= Task to carry out =
Using the material below, print the line that contains "black robot [220,301,268,383]", the line that contains "none -> blue hat [550,513,668,635]", and every line in between, exactly and nothing else.

= Data listing =
------------------------

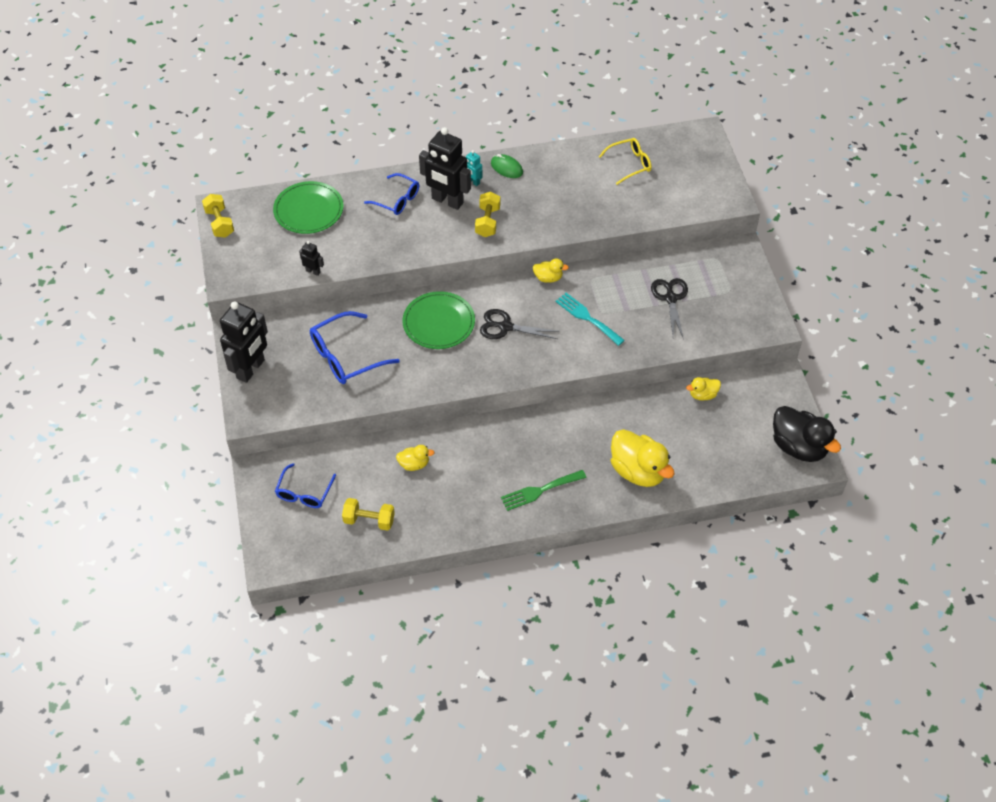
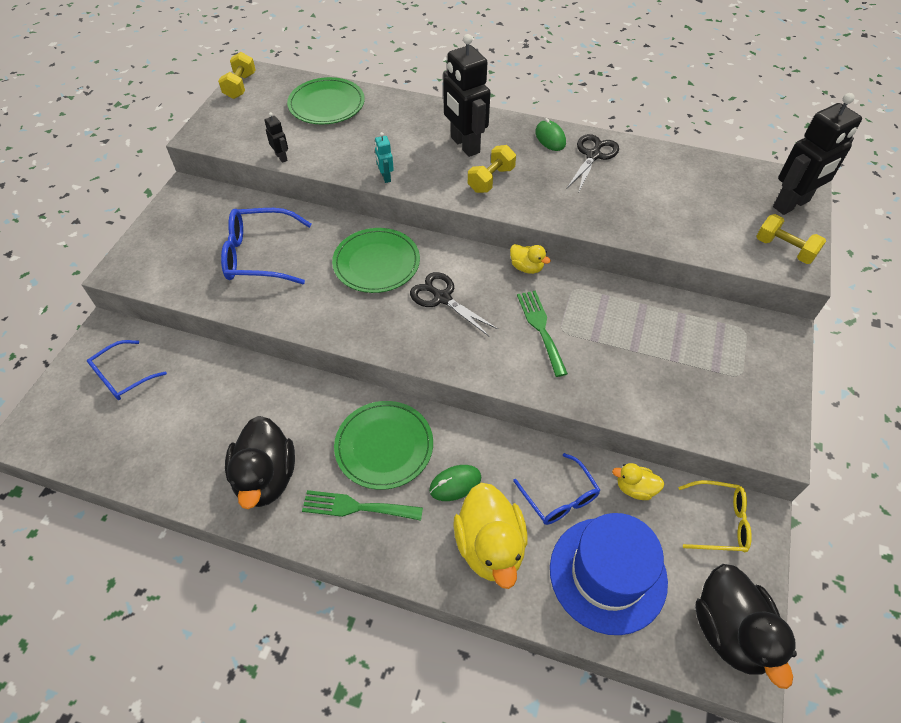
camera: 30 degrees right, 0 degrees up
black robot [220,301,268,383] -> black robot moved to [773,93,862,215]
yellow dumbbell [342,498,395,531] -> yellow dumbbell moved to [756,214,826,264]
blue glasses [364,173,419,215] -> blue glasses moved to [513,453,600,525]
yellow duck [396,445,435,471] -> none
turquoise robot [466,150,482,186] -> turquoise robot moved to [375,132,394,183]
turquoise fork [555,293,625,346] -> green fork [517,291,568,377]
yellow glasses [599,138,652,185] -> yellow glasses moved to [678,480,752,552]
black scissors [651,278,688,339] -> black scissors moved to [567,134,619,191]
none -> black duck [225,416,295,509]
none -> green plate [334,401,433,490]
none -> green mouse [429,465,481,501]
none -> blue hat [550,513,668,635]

------------------------

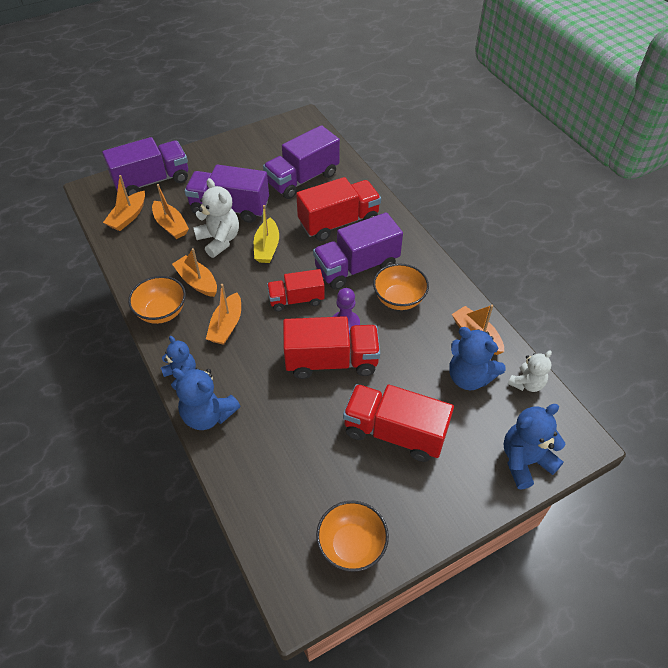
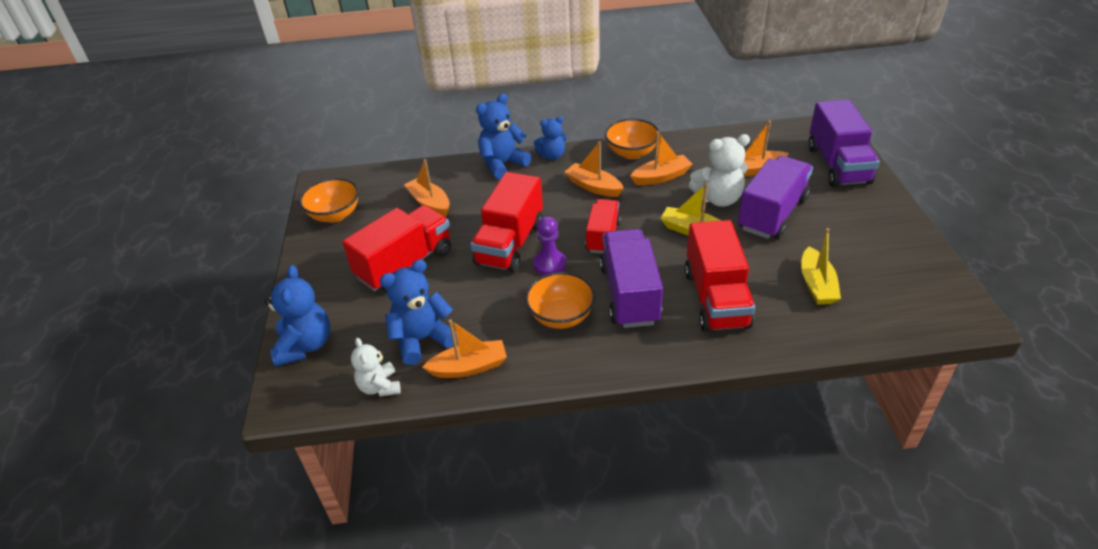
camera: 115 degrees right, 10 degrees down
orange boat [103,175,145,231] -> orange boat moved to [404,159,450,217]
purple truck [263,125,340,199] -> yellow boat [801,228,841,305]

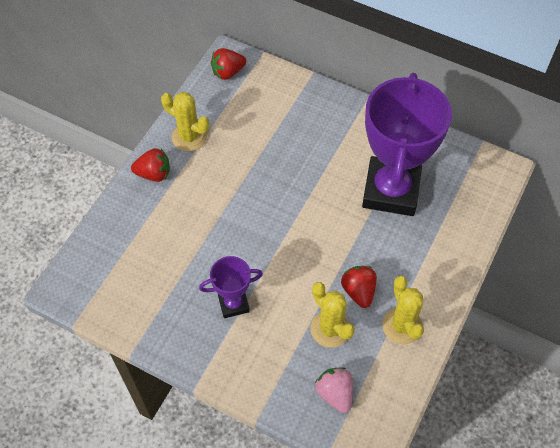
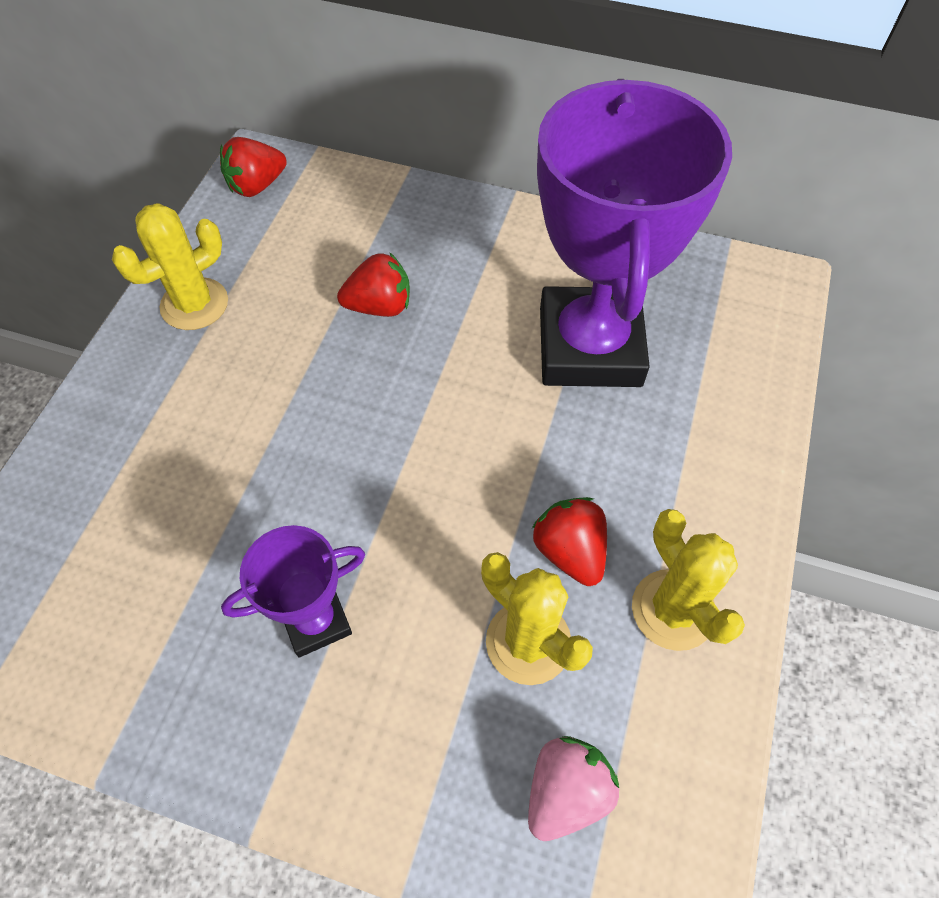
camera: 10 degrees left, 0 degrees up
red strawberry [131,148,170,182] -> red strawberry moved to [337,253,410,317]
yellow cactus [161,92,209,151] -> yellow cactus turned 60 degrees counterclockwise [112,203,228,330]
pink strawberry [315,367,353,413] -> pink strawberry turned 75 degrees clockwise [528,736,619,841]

------------------------

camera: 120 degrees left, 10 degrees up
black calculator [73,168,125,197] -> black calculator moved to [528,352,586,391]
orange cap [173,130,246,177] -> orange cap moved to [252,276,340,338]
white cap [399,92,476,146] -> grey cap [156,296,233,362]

------------------------

= Reply to the exercise =
black robot [220,301,268,383] -> black robot moved to [773,93,862,215]
yellow dumbbell [342,498,395,531] -> yellow dumbbell moved to [756,214,826,264]
blue glasses [364,173,419,215] -> blue glasses moved to [513,453,600,525]
yellow duck [396,445,435,471] -> none
turquoise robot [466,150,482,186] -> turquoise robot moved to [375,132,394,183]
turquoise fork [555,293,625,346] -> green fork [517,291,568,377]
yellow glasses [599,138,652,185] -> yellow glasses moved to [678,480,752,552]
black scissors [651,278,688,339] -> black scissors moved to [567,134,619,191]
none -> black duck [225,416,295,509]
none -> green plate [334,401,433,490]
none -> green mouse [429,465,481,501]
none -> blue hat [550,513,668,635]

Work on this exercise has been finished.